- _WHAT YOU NEED TO DO_
Which rows below contain the string "kern", with case matching? List each of those rows in full.

- _ENTRIES SHOWN_
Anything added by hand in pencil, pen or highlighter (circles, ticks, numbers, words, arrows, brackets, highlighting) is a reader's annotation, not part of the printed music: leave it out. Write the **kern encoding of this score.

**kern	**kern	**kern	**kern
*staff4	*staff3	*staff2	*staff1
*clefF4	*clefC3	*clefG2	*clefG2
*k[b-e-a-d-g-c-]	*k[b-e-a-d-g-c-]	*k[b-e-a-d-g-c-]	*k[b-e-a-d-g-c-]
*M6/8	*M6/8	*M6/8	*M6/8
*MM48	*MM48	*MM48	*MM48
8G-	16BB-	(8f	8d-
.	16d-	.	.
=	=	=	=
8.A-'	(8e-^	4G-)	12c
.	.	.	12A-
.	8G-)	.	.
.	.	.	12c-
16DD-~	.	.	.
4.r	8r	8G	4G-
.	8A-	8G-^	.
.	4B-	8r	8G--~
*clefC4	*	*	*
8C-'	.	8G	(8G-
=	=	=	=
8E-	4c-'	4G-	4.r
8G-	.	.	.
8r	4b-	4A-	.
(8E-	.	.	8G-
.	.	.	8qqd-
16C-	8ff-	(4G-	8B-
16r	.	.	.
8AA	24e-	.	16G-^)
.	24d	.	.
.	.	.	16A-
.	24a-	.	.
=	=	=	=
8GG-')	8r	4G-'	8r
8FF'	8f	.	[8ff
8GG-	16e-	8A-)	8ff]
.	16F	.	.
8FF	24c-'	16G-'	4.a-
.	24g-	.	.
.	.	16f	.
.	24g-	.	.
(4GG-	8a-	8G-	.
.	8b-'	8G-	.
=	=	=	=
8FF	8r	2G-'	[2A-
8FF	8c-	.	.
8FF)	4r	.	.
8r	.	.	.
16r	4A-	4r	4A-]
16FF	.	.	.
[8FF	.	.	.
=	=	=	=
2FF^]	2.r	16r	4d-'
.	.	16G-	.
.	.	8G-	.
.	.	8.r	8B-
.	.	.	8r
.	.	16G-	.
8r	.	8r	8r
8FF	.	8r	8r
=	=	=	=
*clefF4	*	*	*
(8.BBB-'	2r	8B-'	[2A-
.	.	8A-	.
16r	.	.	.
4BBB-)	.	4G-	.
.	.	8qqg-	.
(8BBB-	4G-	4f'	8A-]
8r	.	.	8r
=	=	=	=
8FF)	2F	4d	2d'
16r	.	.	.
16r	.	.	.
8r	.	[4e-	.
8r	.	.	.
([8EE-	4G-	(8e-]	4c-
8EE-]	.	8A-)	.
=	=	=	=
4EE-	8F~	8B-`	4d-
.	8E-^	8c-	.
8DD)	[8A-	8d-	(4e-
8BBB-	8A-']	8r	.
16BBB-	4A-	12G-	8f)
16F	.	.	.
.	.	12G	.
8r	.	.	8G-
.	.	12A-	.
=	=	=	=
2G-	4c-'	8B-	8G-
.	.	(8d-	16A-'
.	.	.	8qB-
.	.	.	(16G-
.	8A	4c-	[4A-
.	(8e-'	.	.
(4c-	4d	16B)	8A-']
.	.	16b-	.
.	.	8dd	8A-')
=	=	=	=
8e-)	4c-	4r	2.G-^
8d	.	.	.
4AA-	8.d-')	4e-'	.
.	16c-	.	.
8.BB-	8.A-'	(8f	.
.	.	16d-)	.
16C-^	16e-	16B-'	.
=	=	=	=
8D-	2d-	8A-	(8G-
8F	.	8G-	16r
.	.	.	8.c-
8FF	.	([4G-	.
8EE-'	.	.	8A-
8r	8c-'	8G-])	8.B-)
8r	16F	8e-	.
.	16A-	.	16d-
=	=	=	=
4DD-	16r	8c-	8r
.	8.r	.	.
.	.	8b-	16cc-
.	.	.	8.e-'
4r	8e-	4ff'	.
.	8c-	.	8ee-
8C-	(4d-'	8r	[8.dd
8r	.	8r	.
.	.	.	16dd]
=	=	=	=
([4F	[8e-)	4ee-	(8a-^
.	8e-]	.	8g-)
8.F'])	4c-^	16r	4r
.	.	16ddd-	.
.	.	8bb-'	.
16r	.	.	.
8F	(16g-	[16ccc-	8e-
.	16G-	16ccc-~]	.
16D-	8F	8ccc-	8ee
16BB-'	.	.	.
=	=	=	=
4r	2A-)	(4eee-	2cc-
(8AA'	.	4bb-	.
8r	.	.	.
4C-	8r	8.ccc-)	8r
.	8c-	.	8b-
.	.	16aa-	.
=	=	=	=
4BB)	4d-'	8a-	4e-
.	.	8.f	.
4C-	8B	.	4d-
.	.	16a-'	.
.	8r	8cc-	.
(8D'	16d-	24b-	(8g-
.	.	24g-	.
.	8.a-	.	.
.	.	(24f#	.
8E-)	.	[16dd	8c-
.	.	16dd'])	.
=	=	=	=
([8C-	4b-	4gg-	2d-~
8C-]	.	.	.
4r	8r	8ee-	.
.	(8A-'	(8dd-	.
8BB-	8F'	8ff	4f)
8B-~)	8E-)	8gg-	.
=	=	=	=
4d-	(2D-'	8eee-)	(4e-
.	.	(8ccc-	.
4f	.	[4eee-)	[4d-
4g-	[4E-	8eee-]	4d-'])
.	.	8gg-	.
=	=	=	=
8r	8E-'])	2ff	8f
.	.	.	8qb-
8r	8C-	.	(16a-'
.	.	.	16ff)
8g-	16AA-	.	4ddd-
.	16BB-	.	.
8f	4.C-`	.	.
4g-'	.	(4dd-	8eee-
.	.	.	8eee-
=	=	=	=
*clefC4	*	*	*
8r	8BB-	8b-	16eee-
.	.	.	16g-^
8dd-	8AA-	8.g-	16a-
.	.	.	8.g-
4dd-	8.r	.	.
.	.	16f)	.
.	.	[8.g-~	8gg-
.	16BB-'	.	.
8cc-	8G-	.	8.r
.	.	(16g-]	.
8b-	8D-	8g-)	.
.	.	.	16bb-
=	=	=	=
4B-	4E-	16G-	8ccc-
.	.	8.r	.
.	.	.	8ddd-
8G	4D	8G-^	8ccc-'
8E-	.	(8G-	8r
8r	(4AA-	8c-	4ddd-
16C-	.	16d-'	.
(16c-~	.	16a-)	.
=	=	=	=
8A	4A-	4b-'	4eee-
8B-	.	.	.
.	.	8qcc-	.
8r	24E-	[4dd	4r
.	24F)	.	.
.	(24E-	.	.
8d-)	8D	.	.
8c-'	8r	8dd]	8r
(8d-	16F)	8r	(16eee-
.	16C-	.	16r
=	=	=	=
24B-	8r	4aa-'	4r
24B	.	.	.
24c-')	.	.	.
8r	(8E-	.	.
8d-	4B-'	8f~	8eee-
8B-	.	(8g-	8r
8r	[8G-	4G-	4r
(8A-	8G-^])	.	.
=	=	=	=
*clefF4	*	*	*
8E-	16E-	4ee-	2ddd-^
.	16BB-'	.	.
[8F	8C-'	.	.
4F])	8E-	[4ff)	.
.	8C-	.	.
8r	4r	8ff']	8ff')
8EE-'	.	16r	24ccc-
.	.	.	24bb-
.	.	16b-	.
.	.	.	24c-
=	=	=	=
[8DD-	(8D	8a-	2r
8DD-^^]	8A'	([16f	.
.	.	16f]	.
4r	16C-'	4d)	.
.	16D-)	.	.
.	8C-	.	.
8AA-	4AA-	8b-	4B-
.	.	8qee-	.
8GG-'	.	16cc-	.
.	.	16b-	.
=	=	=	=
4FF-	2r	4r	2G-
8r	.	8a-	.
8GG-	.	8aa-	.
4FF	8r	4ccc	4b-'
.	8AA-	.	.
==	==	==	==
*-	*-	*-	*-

- _EXERCISE OUTPUT_
Anything added by hand in pencil, pen or highlighter (circles, ticks, numbers, words, arrows, brackets, highlighting) is a reader's annotation, not part of the printed music: leave it out. Write the **kern encoding of this score.
**kern	**kern	**kern	**kern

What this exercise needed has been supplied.